PROVIDED DATA:
====
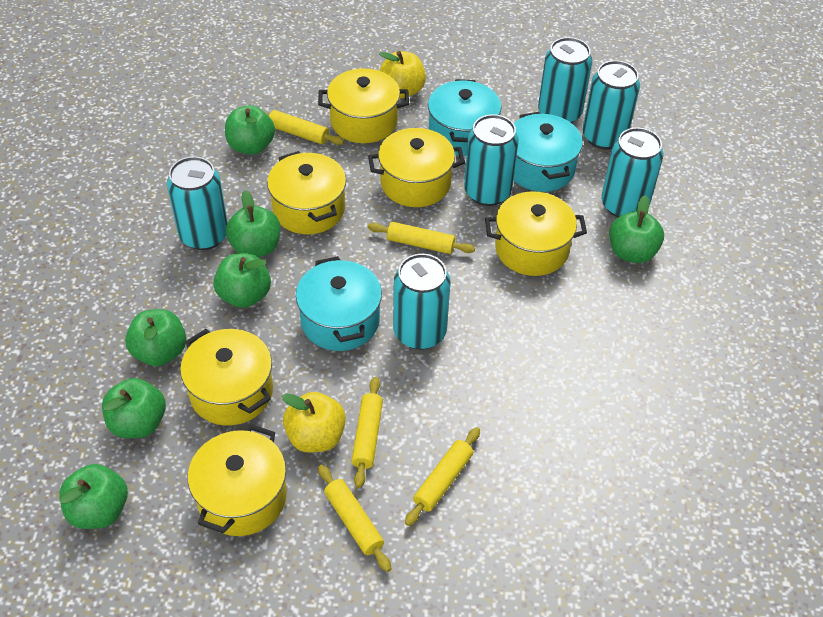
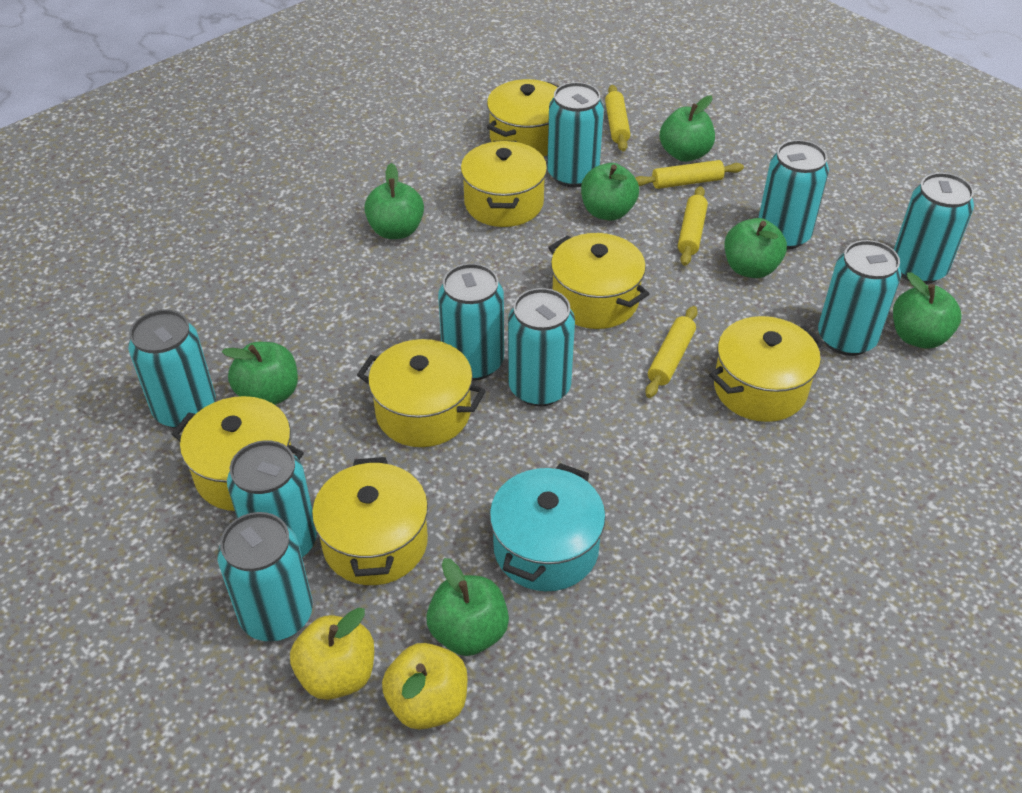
turquoise can: 6 -> 9
turquoise pot: 3 -> 1
yellow pot: 6 -> 7
yellow rolling pin: 5 -> 4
====
Write out the material above again, word for word, minus its pictures.

turquoise can: 6 -> 9
turquoise pot: 3 -> 1
yellow pot: 6 -> 7
yellow rolling pin: 5 -> 4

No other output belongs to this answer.